WHAT YOU SHOULD DO: Could you copy every entry exactly, dropping the pictures?

Spatial reasoning data:
==*==

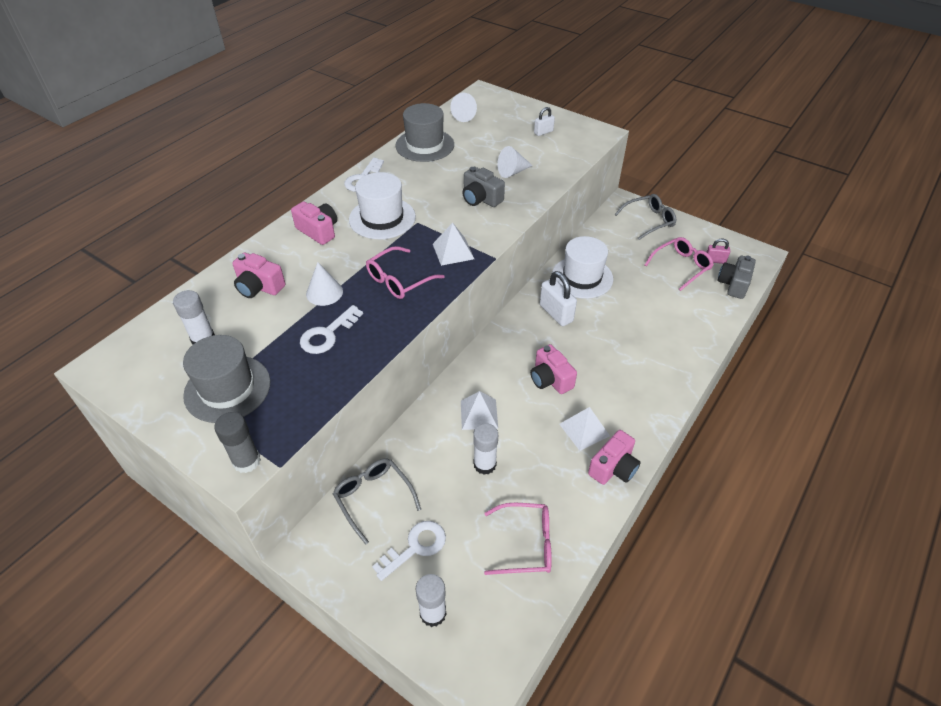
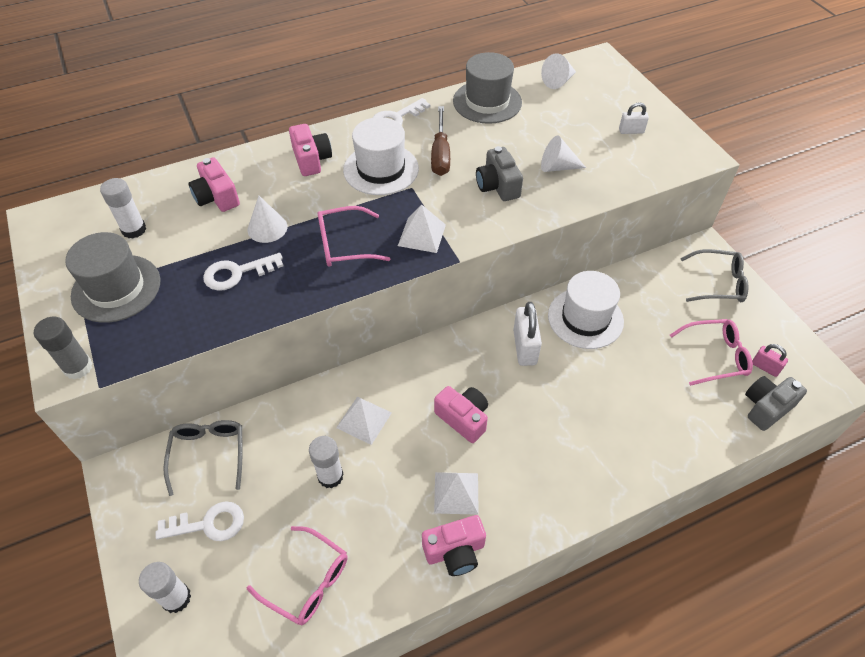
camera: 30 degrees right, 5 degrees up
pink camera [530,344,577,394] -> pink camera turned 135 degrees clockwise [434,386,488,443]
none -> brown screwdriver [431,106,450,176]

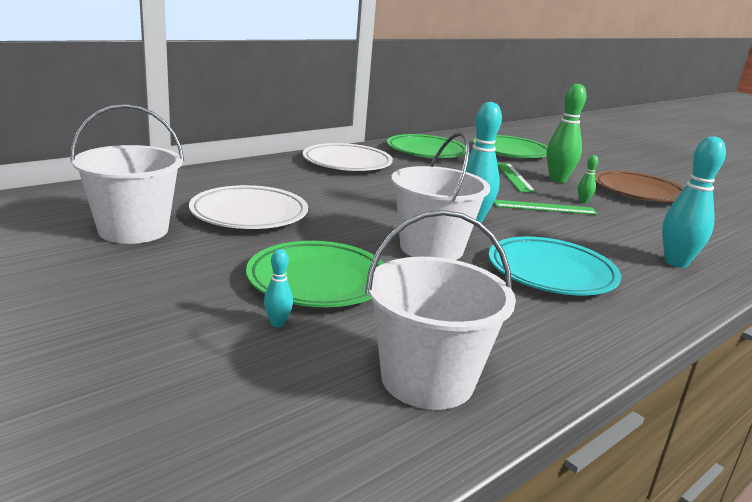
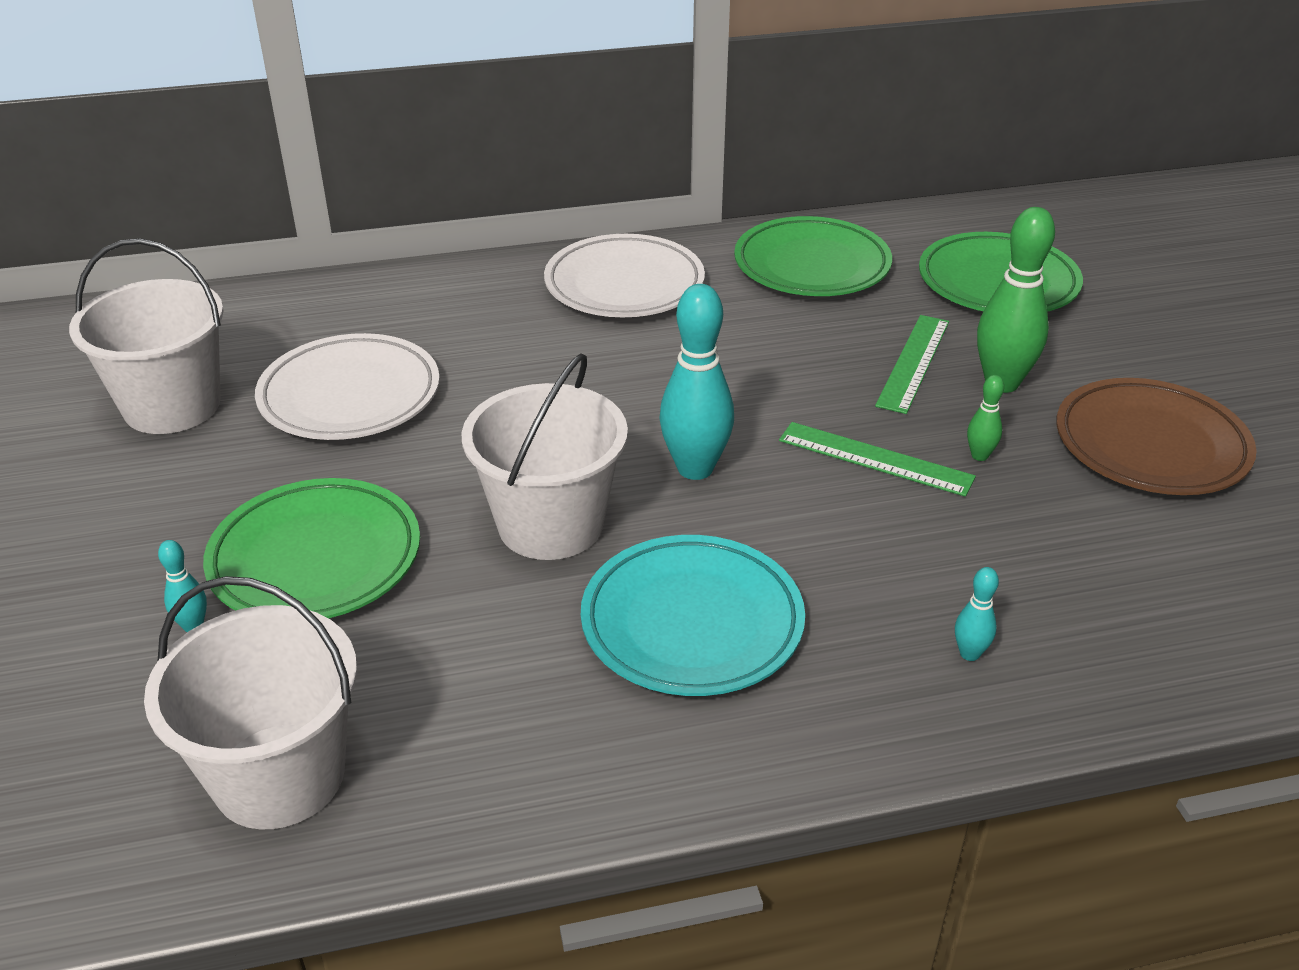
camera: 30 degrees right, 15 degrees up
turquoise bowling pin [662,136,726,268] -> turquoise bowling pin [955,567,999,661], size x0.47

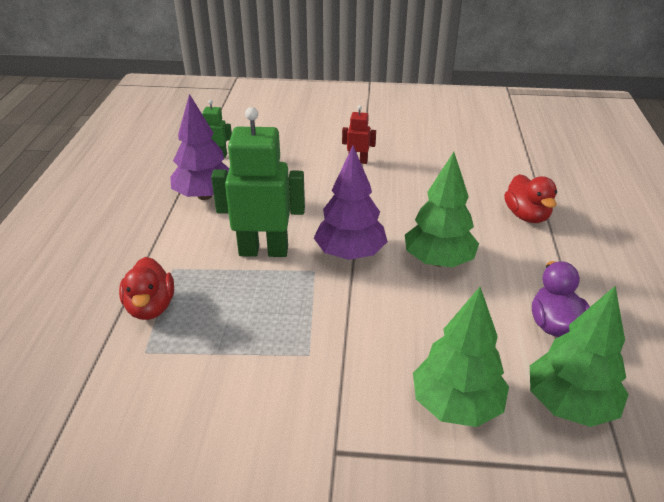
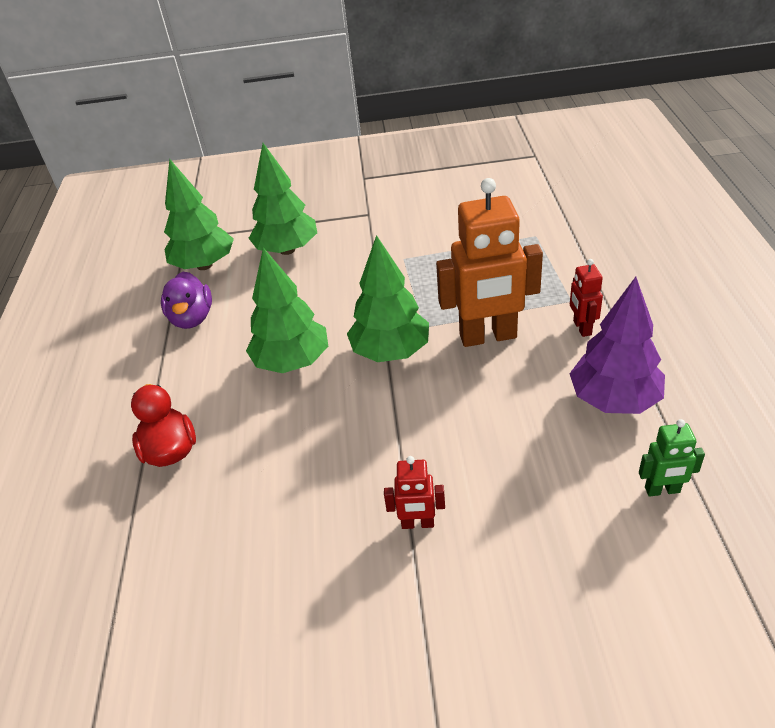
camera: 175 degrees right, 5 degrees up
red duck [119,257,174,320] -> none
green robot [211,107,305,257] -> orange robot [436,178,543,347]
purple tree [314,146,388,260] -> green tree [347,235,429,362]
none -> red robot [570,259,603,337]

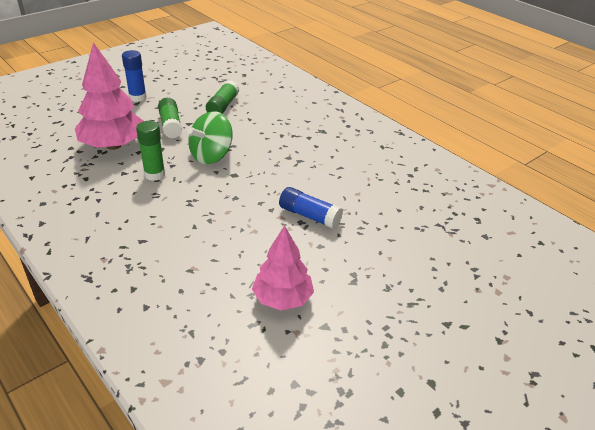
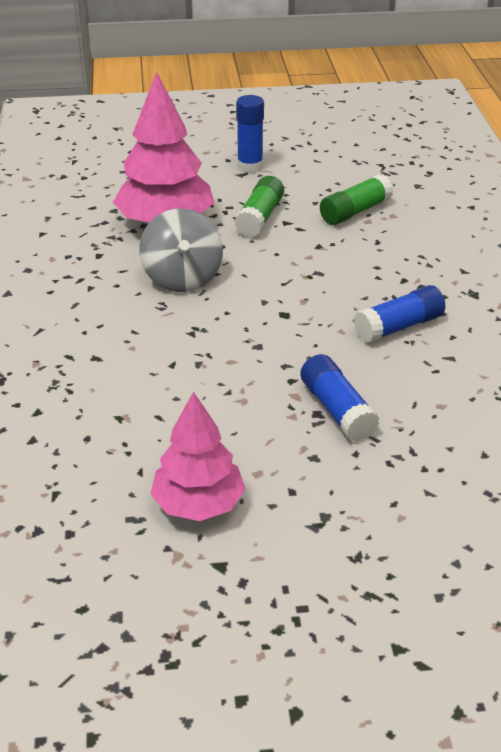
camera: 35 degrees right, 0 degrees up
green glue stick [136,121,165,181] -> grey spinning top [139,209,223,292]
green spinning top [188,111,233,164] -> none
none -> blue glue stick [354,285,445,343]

==*==

EXERCISE RESULT:
camera: 30 degrees right, 5 degrees up
pink camera [530,344,577,394] -> pink camera turned 135 degrees clockwise [434,386,488,443]
none -> brown screwdriver [431,106,450,176]

camera: 30 degrees right, 15 degrees up
turquoise bowling pin [662,136,726,268] -> turquoise bowling pin [955,567,999,661], size x0.47

camera: 175 degrees right, 5 degrees up
red duck [119,257,174,320] -> none
green robot [211,107,305,257] -> orange robot [436,178,543,347]
purple tree [314,146,388,260] -> green tree [347,235,429,362]
none -> red robot [570,259,603,337]

camera: 35 degrees right, 0 degrees up
green glue stick [136,121,165,181] -> grey spinning top [139,209,223,292]
green spinning top [188,111,233,164] -> none
none -> blue glue stick [354,285,445,343]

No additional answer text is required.